Task data
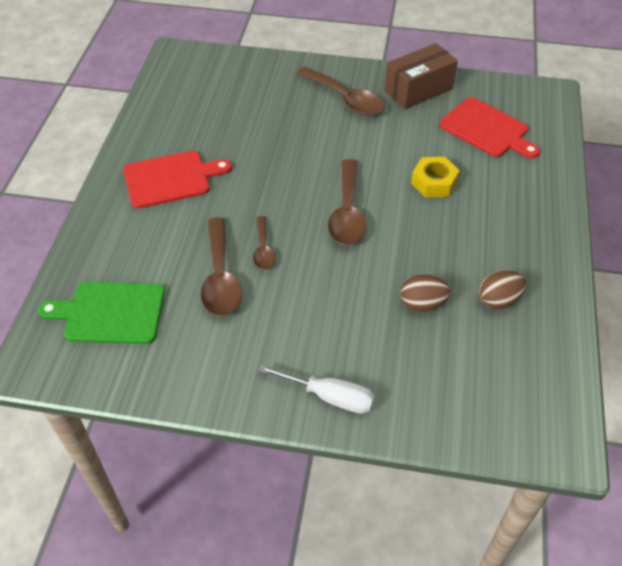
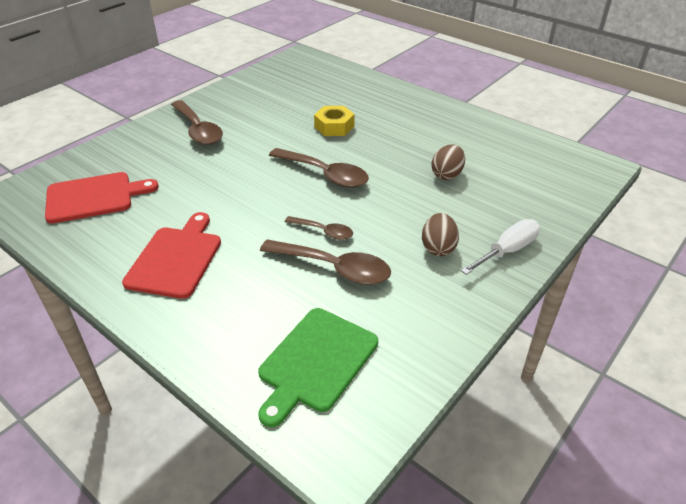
camera: 60 degrees left, 10 degrees down
(345, 99) = (198, 130): brown spoon -> brown spoon turned 75 degrees clockwise
(418, 90) = (231, 97): brown box -> none
(487, 129) = (306, 88): red cutting board -> red cutting board (94, 197)
(498, 300) = (467, 144): brown egg -> brown egg (438, 248)

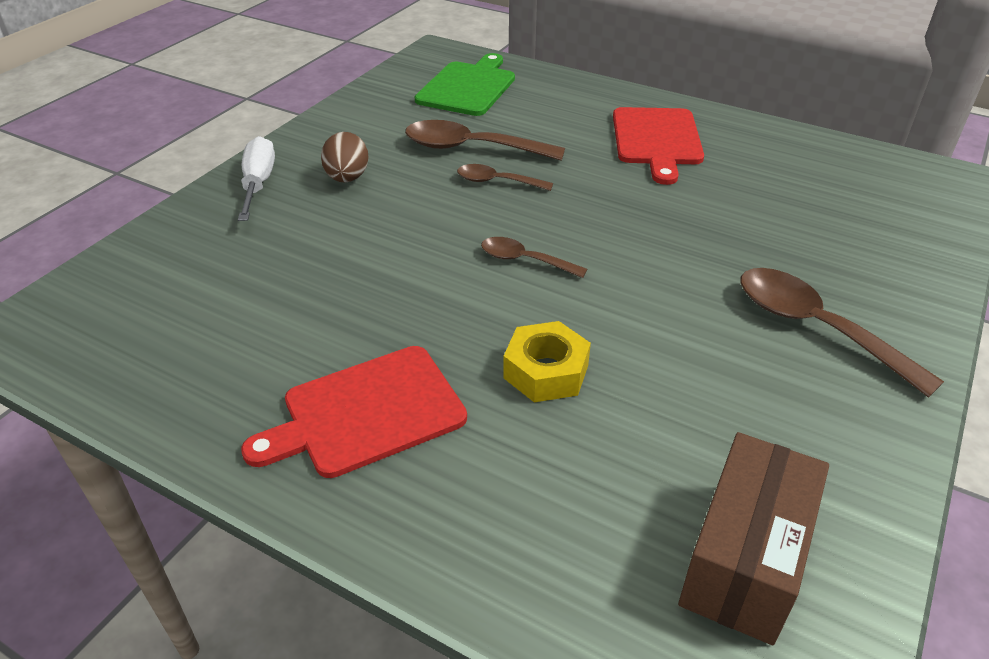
camera: 170 degrees right, 0 degrees up
(94, 197) = (838, 191): red cutting board -> red cutting board (366, 413)
(291, 78) = (744, 559): none -> brown box
(325, 174) = (524, 260): brown spoon -> brown spoon, size x0.57
(447, 175) = (317, 282): brown egg -> none
(507, 251) = (258, 183): white screwdriver -> white screwdriver turned 135 degrees clockwise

Work instructions
Print the stretch of the data from the line with "(487, 129) = (306, 88): red" through its last line, exactly and with both ends kept. Omit pictures.

Exercise answer
(487, 129) = (306, 88): red cutting board -> red cutting board (94, 197)
(498, 300) = (467, 144): brown egg -> brown egg (438, 248)

camera: 170 degrees right, 0 degrees up
(94, 197) = (838, 191): red cutting board -> red cutting board (366, 413)
(291, 78) = (744, 559): none -> brown box
(325, 174) = (524, 260): brown spoon -> brown spoon, size x0.57
(447, 175) = (317, 282): brown egg -> none
(507, 251) = (258, 183): white screwdriver -> white screwdriver turned 135 degrees clockwise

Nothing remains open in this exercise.